[start of PROVIDED RECORDS]

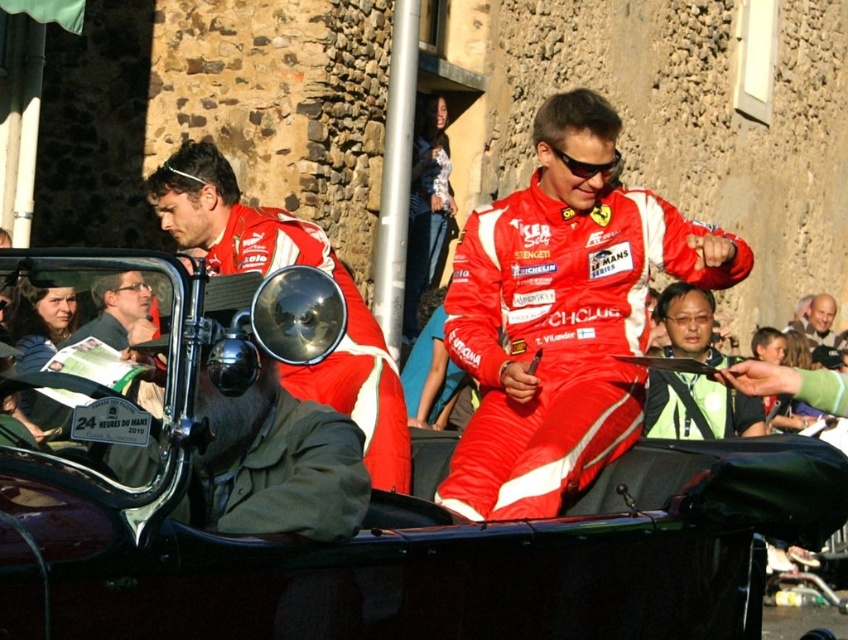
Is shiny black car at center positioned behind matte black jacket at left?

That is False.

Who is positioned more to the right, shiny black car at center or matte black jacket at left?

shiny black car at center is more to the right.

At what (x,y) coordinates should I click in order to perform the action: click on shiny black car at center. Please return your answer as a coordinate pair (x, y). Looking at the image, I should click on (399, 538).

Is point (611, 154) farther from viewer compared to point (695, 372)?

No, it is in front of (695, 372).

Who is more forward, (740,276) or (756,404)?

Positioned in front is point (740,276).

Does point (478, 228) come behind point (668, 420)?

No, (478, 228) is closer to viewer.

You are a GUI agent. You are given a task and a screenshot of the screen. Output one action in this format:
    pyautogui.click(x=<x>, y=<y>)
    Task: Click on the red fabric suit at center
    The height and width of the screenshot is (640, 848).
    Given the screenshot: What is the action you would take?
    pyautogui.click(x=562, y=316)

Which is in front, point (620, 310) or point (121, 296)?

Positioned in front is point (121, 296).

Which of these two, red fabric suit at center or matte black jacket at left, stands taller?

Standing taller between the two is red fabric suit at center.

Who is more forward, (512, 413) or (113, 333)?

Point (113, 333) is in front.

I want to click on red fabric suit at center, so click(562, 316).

[end of PROVIDED RECORDS]

Please rewrite all the entries above, switching "matte black jacket" to "dark leather jacket" and changing nothing else. Leave out the pictures.

** TASK ANSWER **
Is shiny black car at center positioned behind dark leather jacket at left?

That is False.

Who is positioned more to the right, shiny black car at center or dark leather jacket at left?

shiny black car at center is more to the right.

At what (x,y) coordinates should I click in order to perform the action: click on shiny black car at center. Please return your answer as a coordinate pair (x, y). Looking at the image, I should click on (399, 538).

Is point (611, 154) farther from viewer compared to point (695, 372)?

No, it is in front of (695, 372).

Who is more forward, (740,276) or (756,404)?

Positioned in front is point (740,276).

Does point (478, 228) come behind point (668, 420)?

No, (478, 228) is closer to viewer.

You are a GUI agent. You are given a task and a screenshot of the screen. Output one action in this format:
    pyautogui.click(x=<x>, y=<y>)
    Task: Click on the red fabric suit at center
    The height and width of the screenshot is (640, 848).
    Given the screenshot: What is the action you would take?
    pyautogui.click(x=562, y=316)

Which is in front, point (620, 310) or point (121, 296)?

Positioned in front is point (121, 296).

Which of these two, red fabric suit at center or dark leather jacket at left, stands taller?

Standing taller between the two is red fabric suit at center.

Who is more forward, (512, 413) or (113, 333)?

Point (113, 333) is in front.

I want to click on red fabric suit at center, so click(562, 316).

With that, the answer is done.